• WHAT IS REQUIRED
Please retype the items below word for word, without any of the pictures.

====

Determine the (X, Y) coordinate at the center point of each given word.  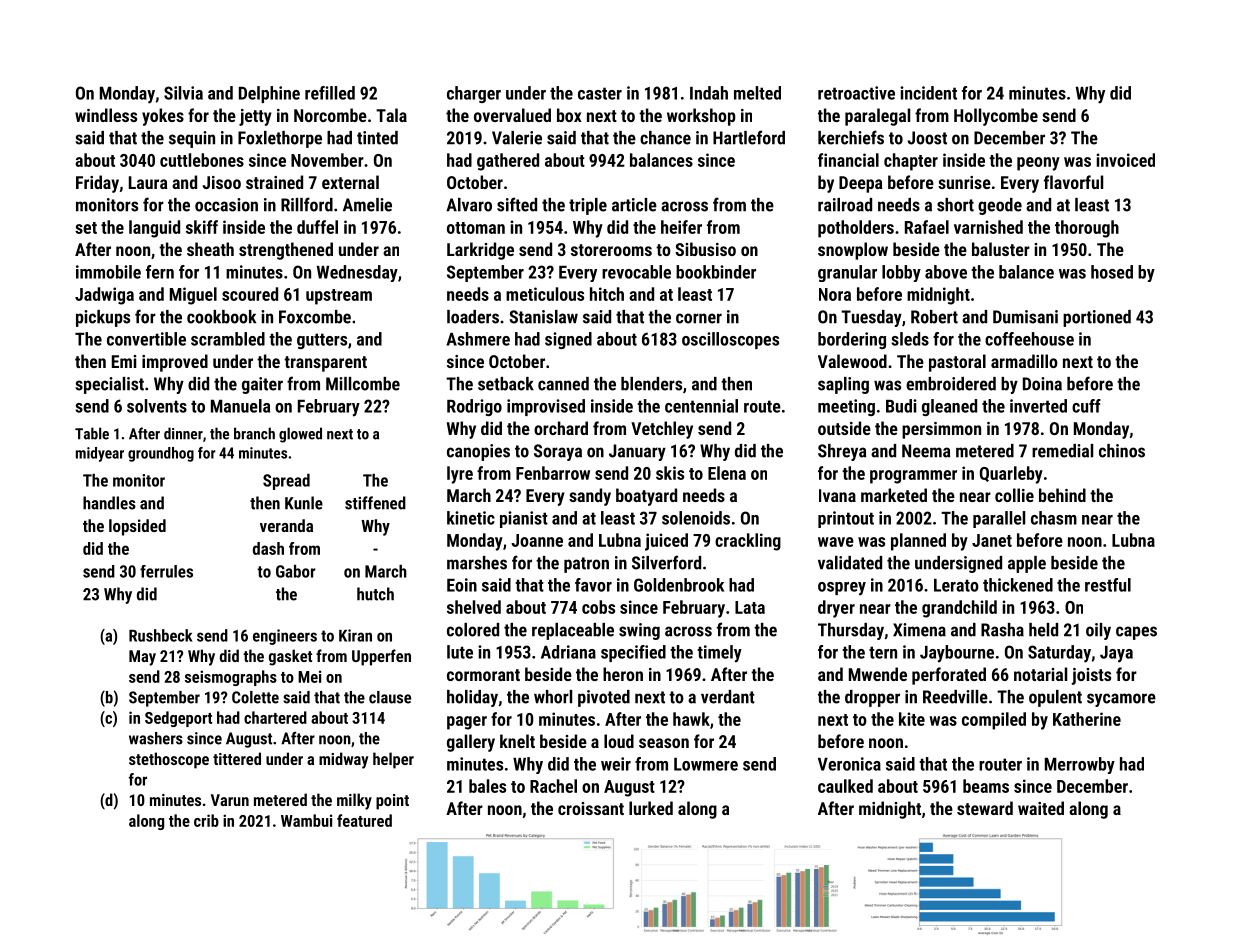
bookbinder (716, 272)
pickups (103, 318)
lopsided (137, 527)
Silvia (183, 93)
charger (474, 94)
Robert (934, 317)
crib (206, 820)
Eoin (462, 585)
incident (928, 93)
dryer (836, 609)
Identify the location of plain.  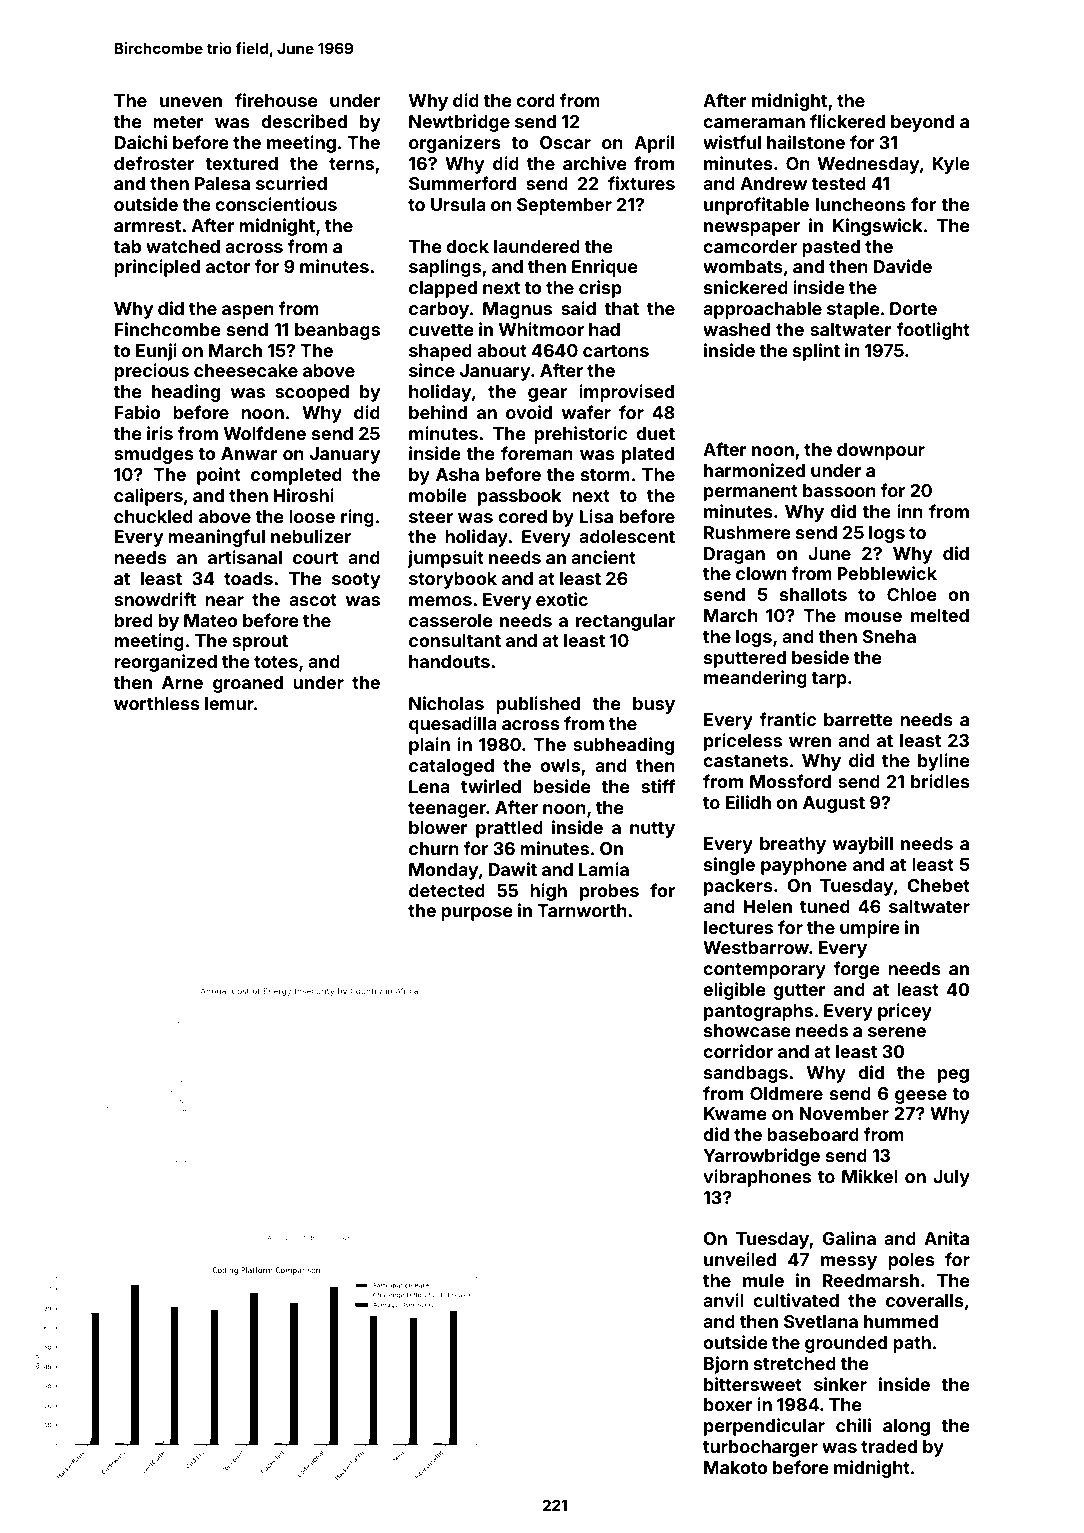
(429, 746).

====

• FINAL ANSWER
Determine the (X, Y) coordinate at the center point of each given word.  
bookbinder (716, 272)
pickups (103, 318)
lopsided (137, 527)
Silvia (183, 93)
charger (474, 94)
Robert (934, 317)
crib (206, 820)
Eoin (462, 585)
incident (928, 93)
dryer (836, 609)
Identify the location of plain.  
(429, 746).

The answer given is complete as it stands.